> TASK BRIEF: Your answer must consist of the records below, reproduced exactly, with every picture removed.

BEGIN EXTRACTED MATERIAL

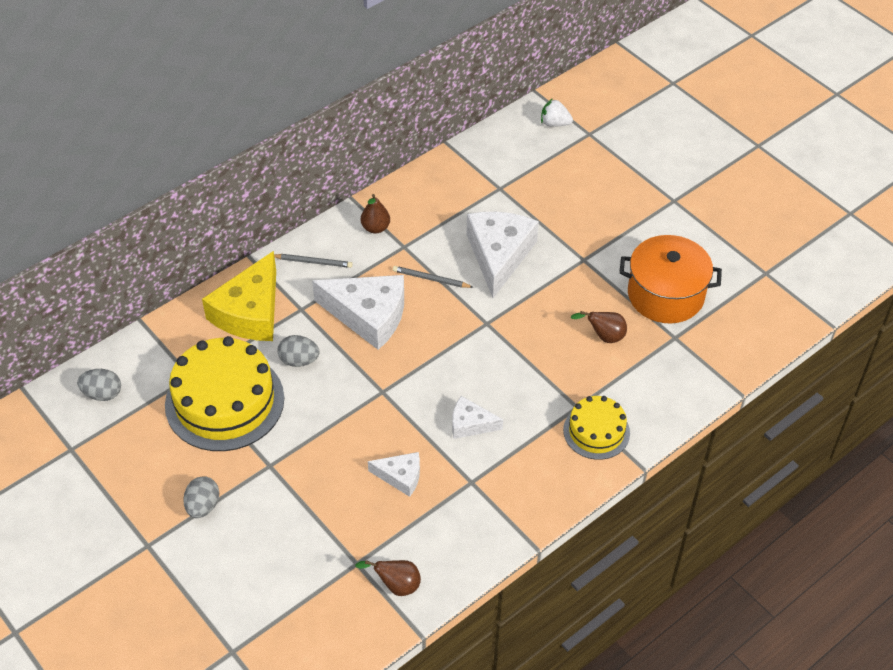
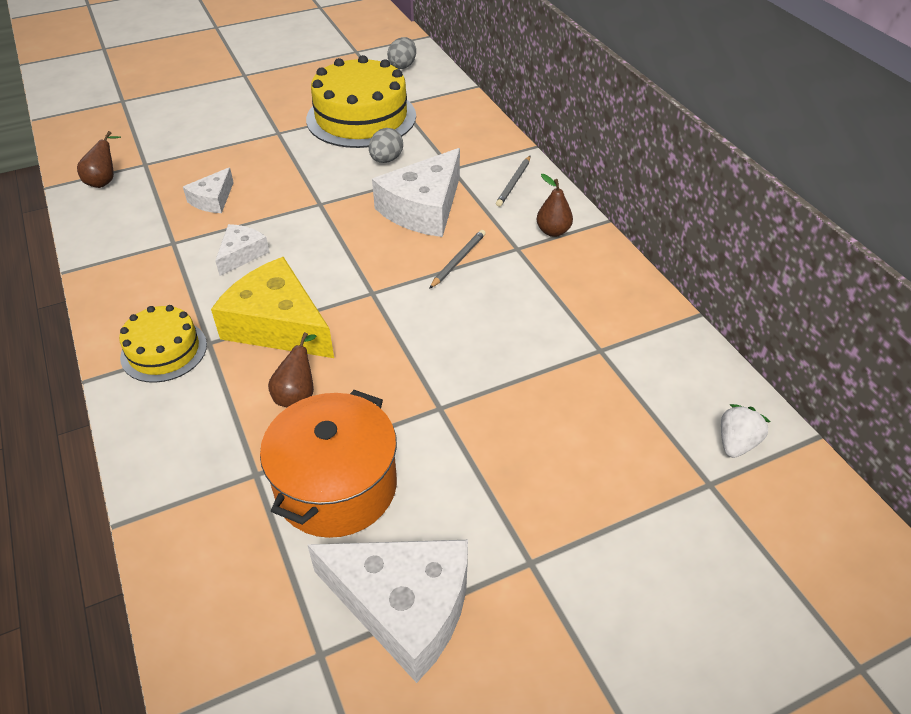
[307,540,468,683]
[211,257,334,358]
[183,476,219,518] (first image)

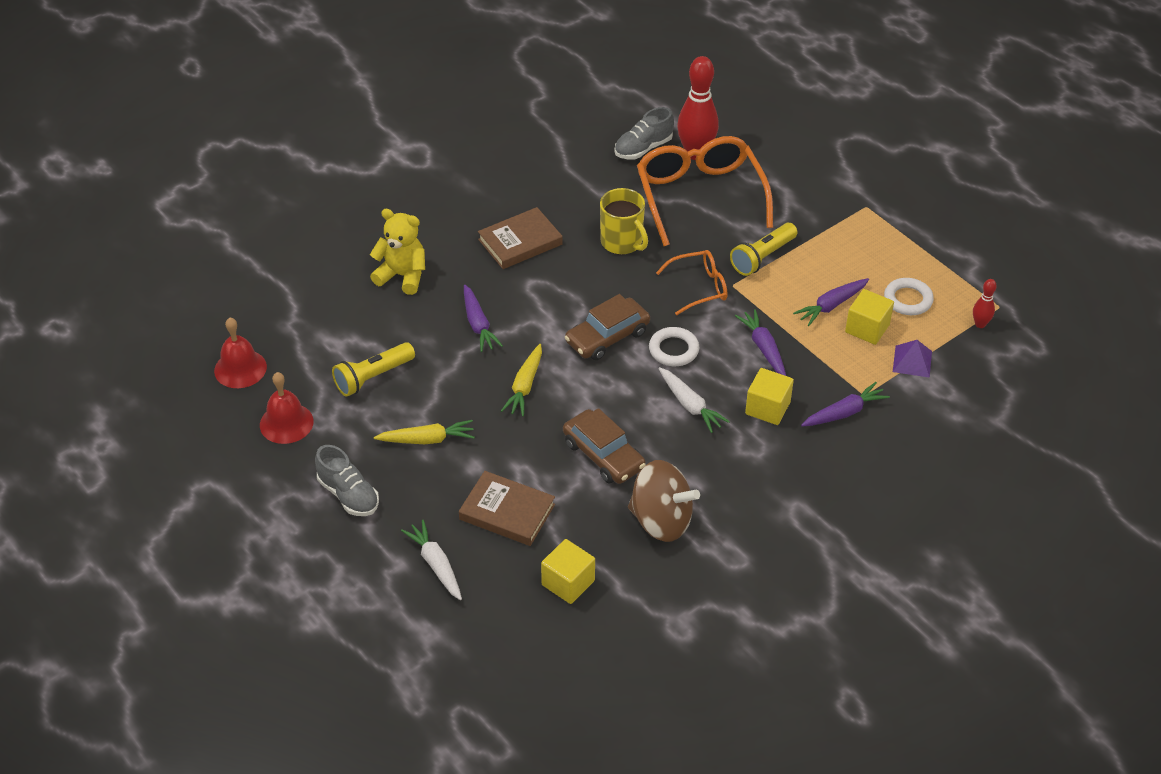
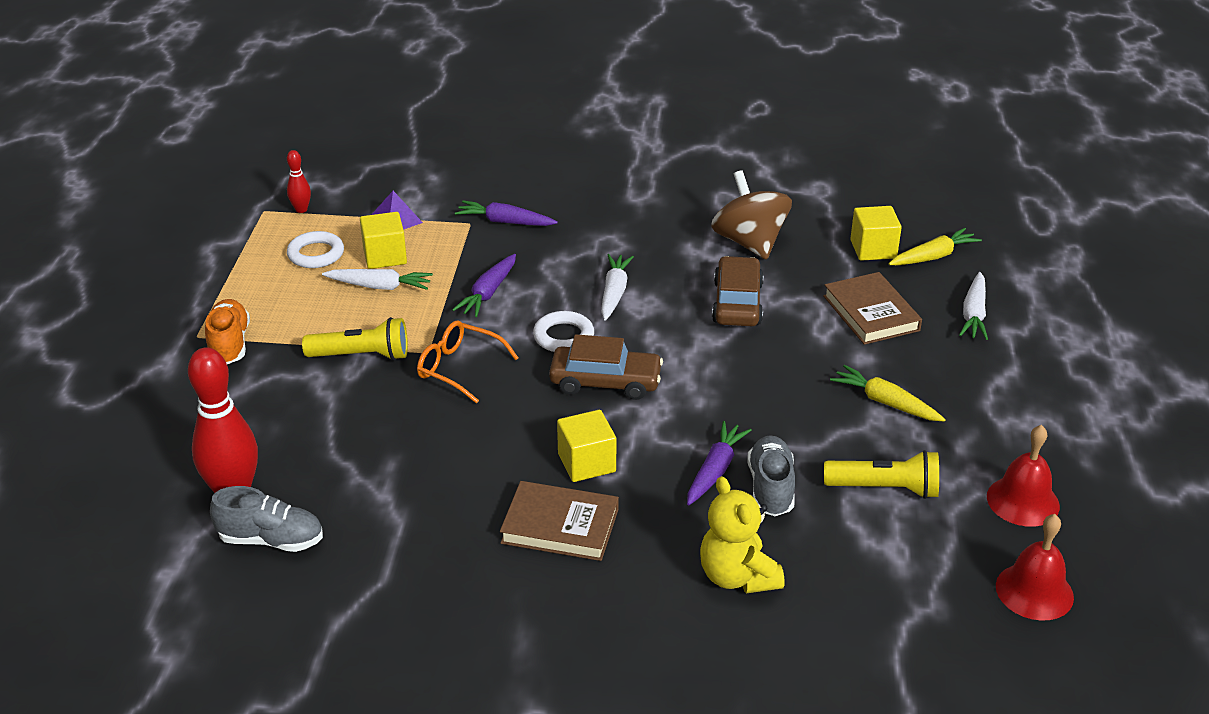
[637,136,773,246] (first image)
[600,188,648,255] (first image)
[322,269,433,290]
[889,228,982,265]
[557,410,616,482]
[748,435,795,516]
[205,299,250,364]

END EXTRACTED MATERIAL

> ANSWER:
[307,540,468,683]
[211,257,334,358]
[183,476,219,518] (first image)

[637,136,773,246] (first image)
[600,188,648,255] (first image)
[322,269,433,290]
[889,228,982,265]
[557,410,616,482]
[748,435,795,516]
[205,299,250,364]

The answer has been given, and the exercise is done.